- [DATA FOR PROCESSING]

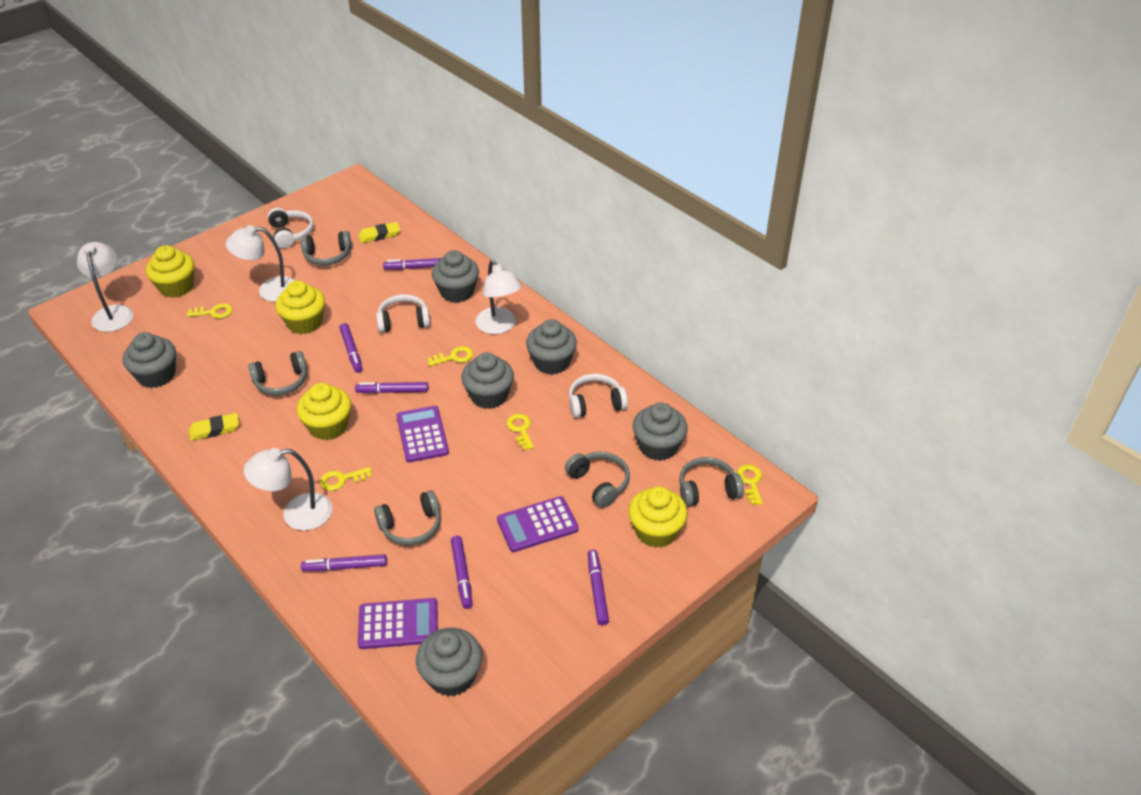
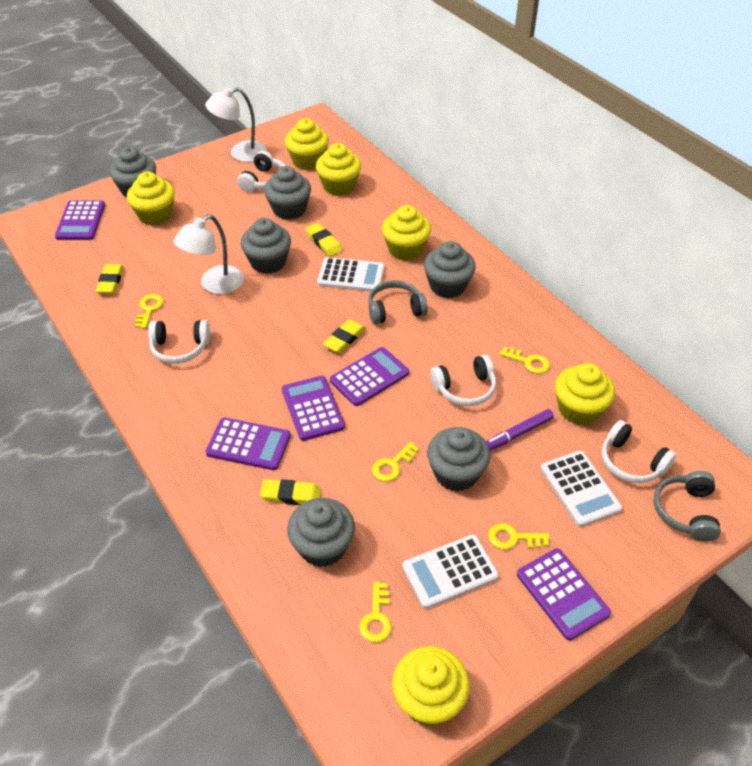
grey headphones: 5 -> 2
purple calculator: 3 -> 5
purple marker: 6 -> 1
white calculator: 0 -> 3
white headphones: 3 -> 4
white lamp: 4 -> 2
yellow cupcake: 4 -> 6
yellow eraser: 2 -> 4

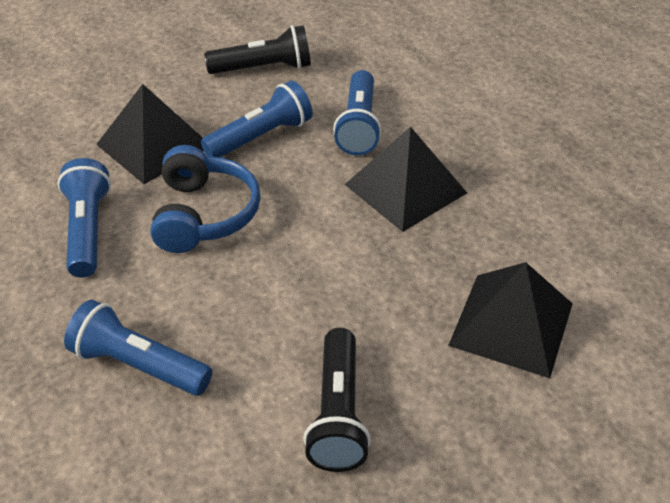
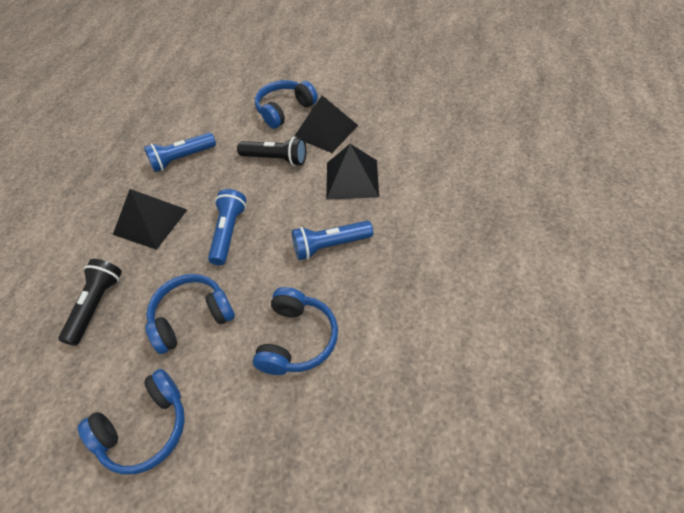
blue flashlight: 4 -> 3
blue headphones: 1 -> 4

- [AIM OF THE TASK]
Return only the count of lines in the listing above that hold the string "white".

- [WRITTEN RESPONSE]
3